** About this exercise **
Once you reach the line with "purple circle: (123, 63) -> (189, 121), moved" in the material below, copy each line exactly up to and including the line with "purple circle: (169, 68) -> (100, 72), moved", and skip the pictures.
Content starts
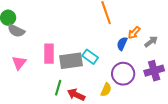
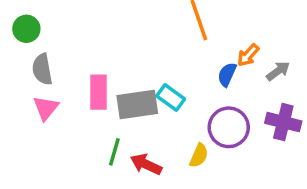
gray semicircle: (16, 31) -> (42, 69), moved, turned 54
purple cross: (154, 71) -> (283, 122), turned 30

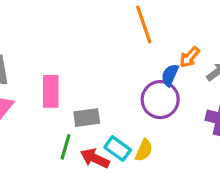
cyan rectangle: (171, 97) -> (118, 149), moved
gray rectangle: (137, 104) -> (87, 118), moved, size x0.7
purple circle: (229, 127) -> (160, 100), moved

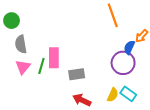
green line: (65, 147) -> (41, 66), moved
cyan rectangle: (118, 149) -> (128, 94), moved

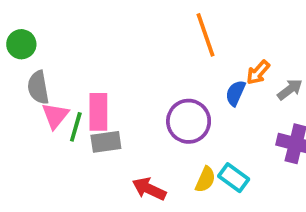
purple circle: (123, 63) -> (189, 121), moved
pink triangle: (23, 67) -> (55, 116), moved
gray rectangle: (77, 74) -> (106, 142), moved

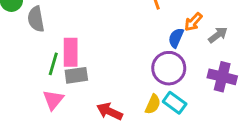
gray semicircle: (38, 87) -> (36, 19), moved
pink triangle: (55, 116) -> (53, 100), moved
purple circle: (189, 121) -> (169, 68), moved

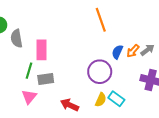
orange arrow: (193, 22) -> (133, 51), moved
pink rectangle: (71, 52) -> (42, 50), moved
purple circle: (169, 68) -> (100, 72), moved

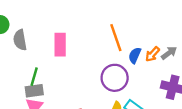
orange line: (101, 20) -> (116, 38), moved
pink rectangle: (42, 50) -> (60, 45), moved
gray rectangle: (46, 79) -> (34, 91), moved

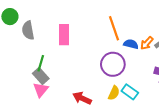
blue semicircle: (135, 55) -> (131, 44), turned 80
gray rectangle: (34, 91) -> (41, 76), turned 56

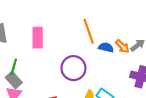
orange arrow: (147, 43) -> (122, 46), turned -88
purple circle: (113, 64) -> (73, 68), moved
Content ends
** Written response **
purple circle: (123, 63) -> (189, 121), moved
pink triangle: (23, 67) -> (55, 116), moved
gray rectangle: (77, 74) -> (106, 142), moved

gray semicircle: (38, 87) -> (36, 19), moved
pink triangle: (55, 116) -> (53, 100), moved
purple circle: (189, 121) -> (169, 68), moved

orange arrow: (193, 22) -> (133, 51), moved
pink rectangle: (71, 52) -> (42, 50), moved
purple circle: (169, 68) -> (100, 72), moved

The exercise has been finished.